▶ _Information supplied_:
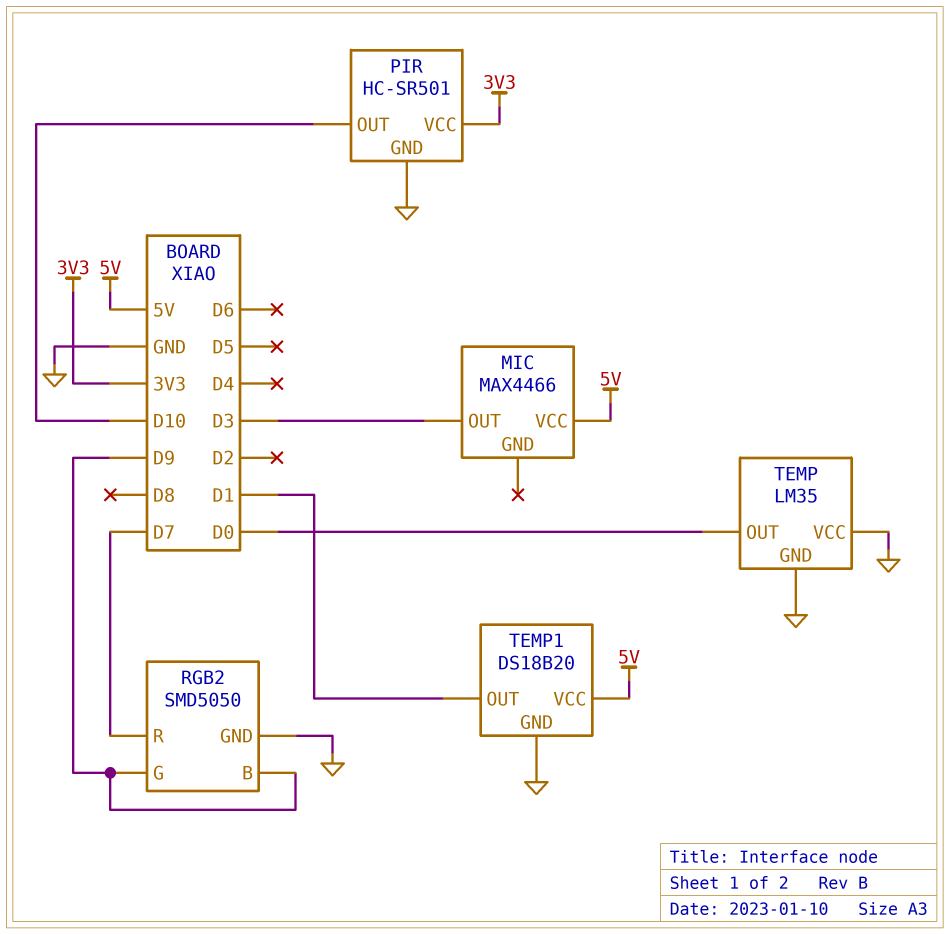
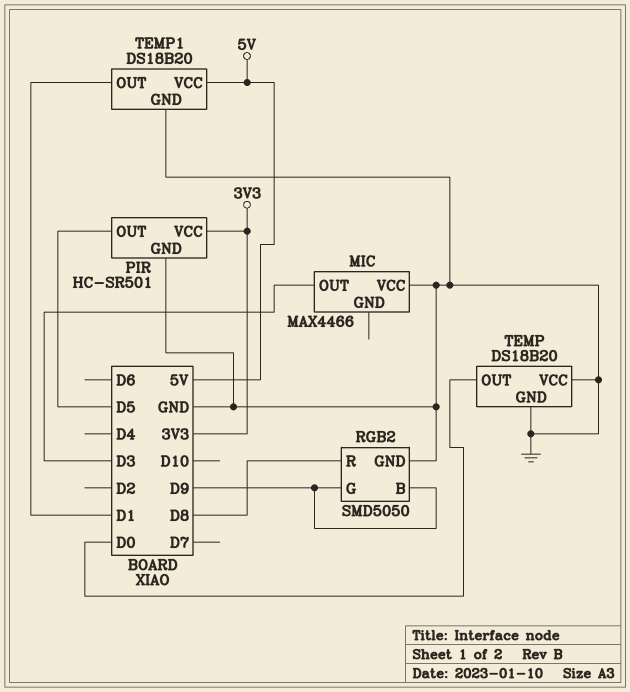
MIC pin VCC: 5V -> GND
PIR pin OUT: D10 -> D5
RGB2 pin R: D7 -> D8
TEMP: LM35 -> DS18B20

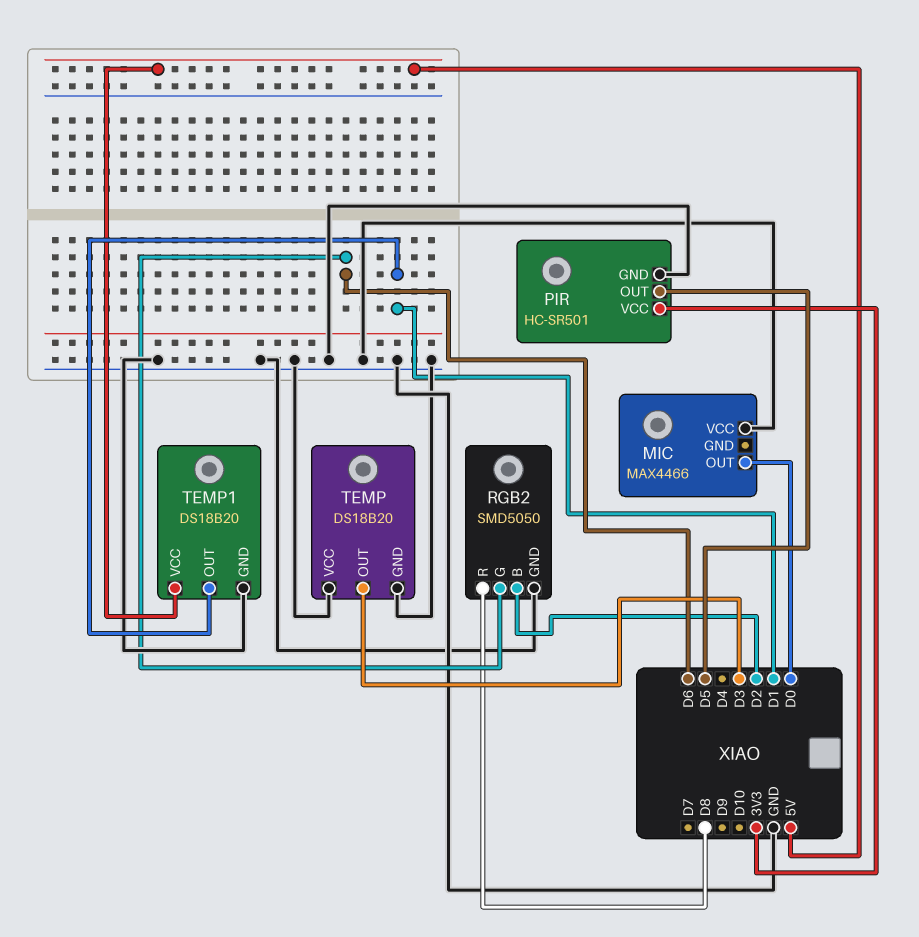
MIC pin OUT: D3 -> D0
RGB2 pin B: D9 -> D2
RGB2 pin G: D9 -> D6
TEMP pin OUT: D0 -> D3

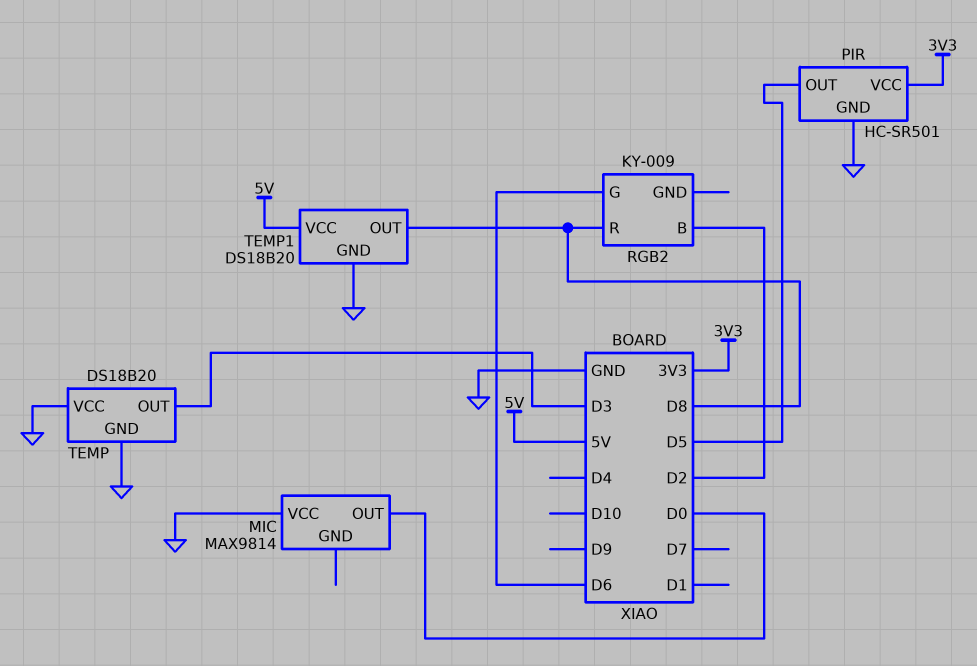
MIC: MAX4466 -> MAX9814
RGB2: SMD5050 -> KY-009
RGB2 pin GND: GND -> none
TEMP1 pin OUT: D1 -> D8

▶ _Directions_:
Lines starting at the one with "PIR pin OUT: D10 -> D5" and ending at the last line of the entries above must be restated word for word, with pictures omitted.

▶ _Output below_:
PIR pin OUT: D10 -> D5
RGB2 pin R: D7 -> D8
TEMP: LM35 -> DS18B20

MIC pin OUT: D3 -> D0
RGB2 pin B: D9 -> D2
RGB2 pin G: D9 -> D6
TEMP pin OUT: D0 -> D3

MIC: MAX4466 -> MAX9814
RGB2: SMD5050 -> KY-009
RGB2 pin GND: GND -> none
TEMP1 pin OUT: D1 -> D8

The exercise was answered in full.